WORK REQUIRED: I need the lines from the one containing "U108: NOR 74LS02" through the last line of the entries retyped exactly, with no pictures among them.

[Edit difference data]

● ● ● ●

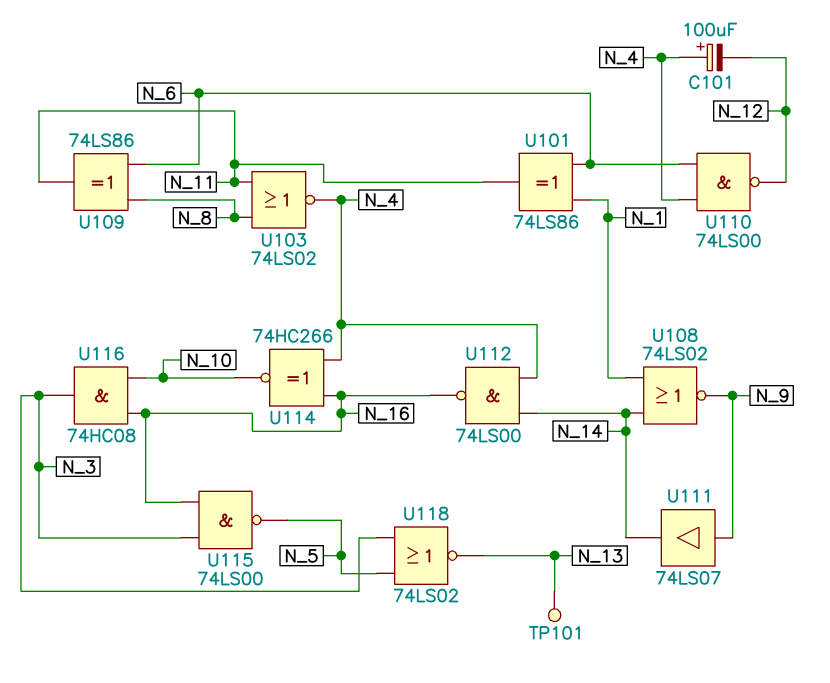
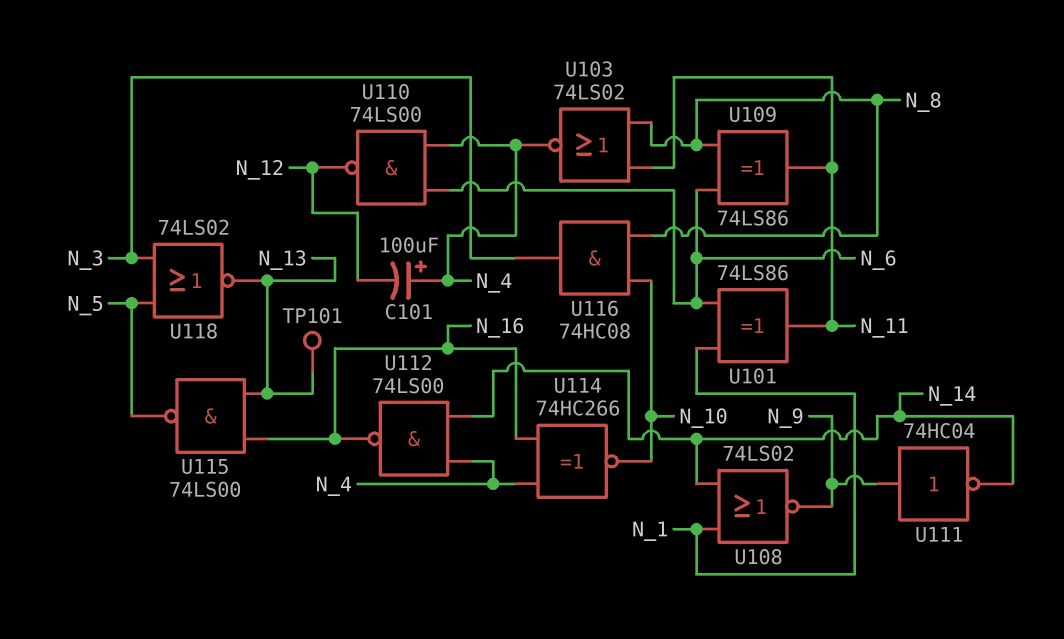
U111: buffer 74LS07 (in N_9, out N_14) -> NOT 74HC04 (in N_9, out N_14)
U115: NAND 74LS00 (in N_3, in N_16, out N_5) -> NAND 74LS00 (in N_13, in N_16, out N_5)
U116: AND 74HC08 (in N_10, in N_16, out N_3) -> AND 74HC08 (in N_8, in N_10, out N_3)

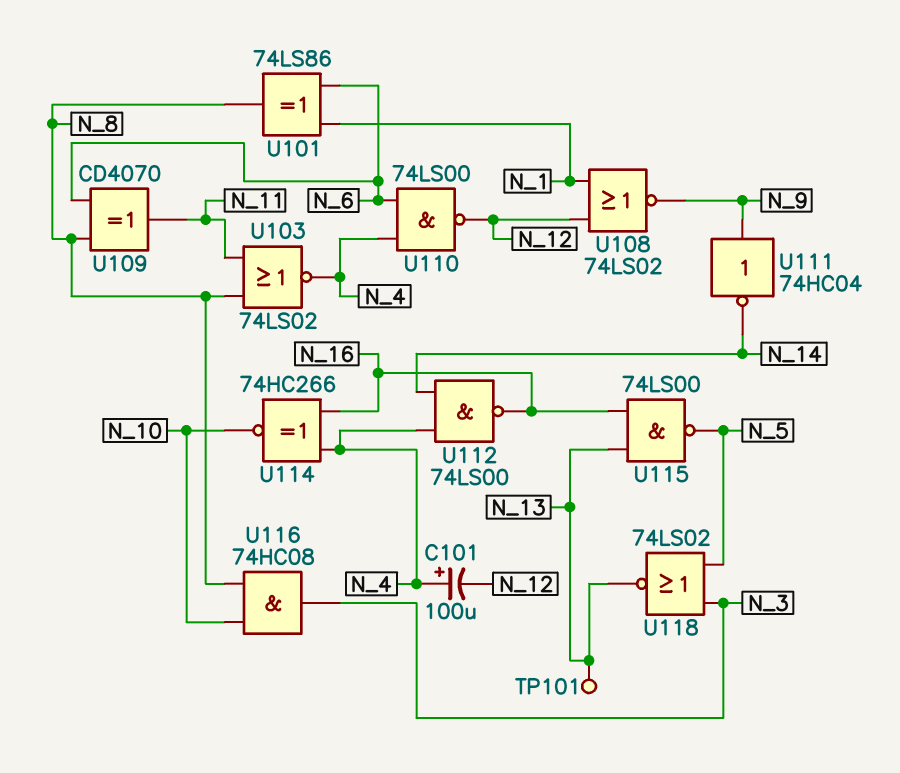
U101: XOR 74LS86 (in N_1, in N_6, out N_11) -> XOR 74LS86 (in N_1, in N_6, out N_8)
U108: NOR 74LS02 (in N_1, in N_14, out N_9) -> NOR 74LS02 (in N_1, in N_12, out N_9)
U109: XOR 74LS86 (in N_6, in N_8, out N_11) -> XOR CD4070 (in N_6, in N_8, out N_11)

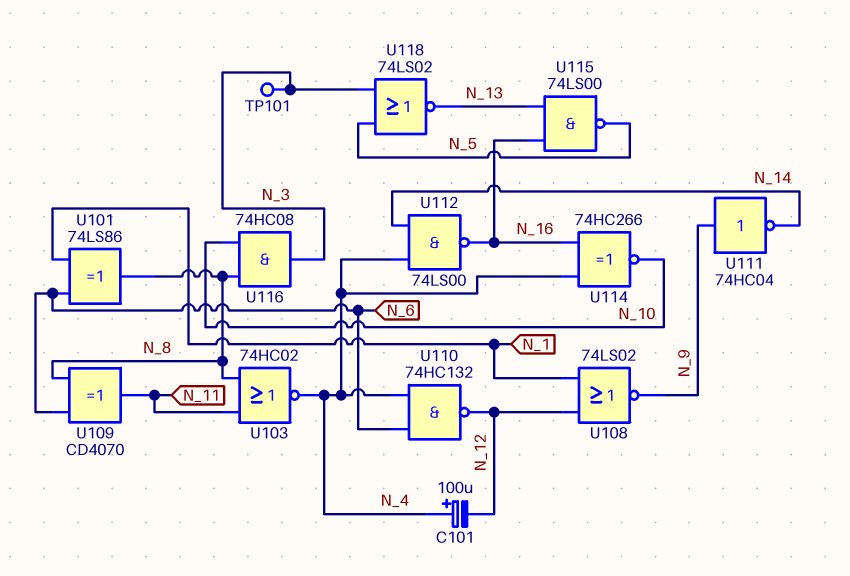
TP101: test point (N_13) -> test point (N_3)
U103: NOR 74LS02 (in N_8, in N_11, out N_4) -> NOR 74HC02 (in N_8, in N_11, out N_4)
U110: NAND 74LS00 (in N_4, in N_6, out N_12) -> NAND 74HC132 (in N_4, in N_6, out N_12)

● ● ● ●

ANSWER FOR THE TASK:
U108: NOR 74LS02 (in N_1, in N_14, out N_9) -> NOR 74LS02 (in N_1, in N_12, out N_9)
U109: XOR 74LS86 (in N_6, in N_8, out N_11) -> XOR CD4070 (in N_6, in N_8, out N_11)

TP101: test point (N_13) -> test point (N_3)
U103: NOR 74LS02 (in N_8, in N_11, out N_4) -> NOR 74HC02 (in N_8, in N_11, out N_4)
U110: NAND 74LS00 (in N_4, in N_6, out N_12) -> NAND 74HC132 (in N_4, in N_6, out N_12)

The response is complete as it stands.